::: Given data

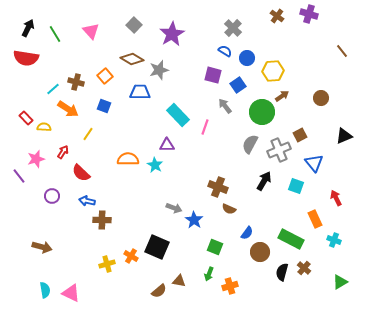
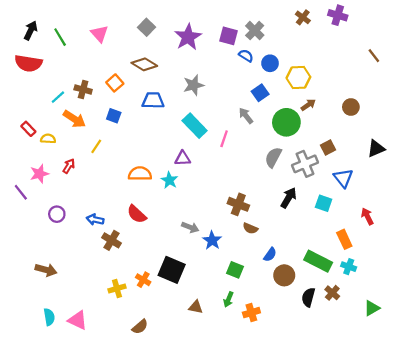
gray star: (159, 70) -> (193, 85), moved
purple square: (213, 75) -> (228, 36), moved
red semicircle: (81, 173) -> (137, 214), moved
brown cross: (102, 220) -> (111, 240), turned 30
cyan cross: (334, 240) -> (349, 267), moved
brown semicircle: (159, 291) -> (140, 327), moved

::::::
::: Given data

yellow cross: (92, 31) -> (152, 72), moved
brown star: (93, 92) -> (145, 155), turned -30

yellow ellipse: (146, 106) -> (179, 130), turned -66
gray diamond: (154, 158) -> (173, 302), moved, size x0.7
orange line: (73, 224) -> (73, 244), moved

::::::

Aim of the exercise:
Using the records above, restate word for word the lines from the one with "gray diamond: (154, 158)" through the one with "orange line: (73, 224) -> (73, 244), moved", both included.

Result below:
gray diamond: (154, 158) -> (173, 302), moved, size x0.7
orange line: (73, 224) -> (73, 244), moved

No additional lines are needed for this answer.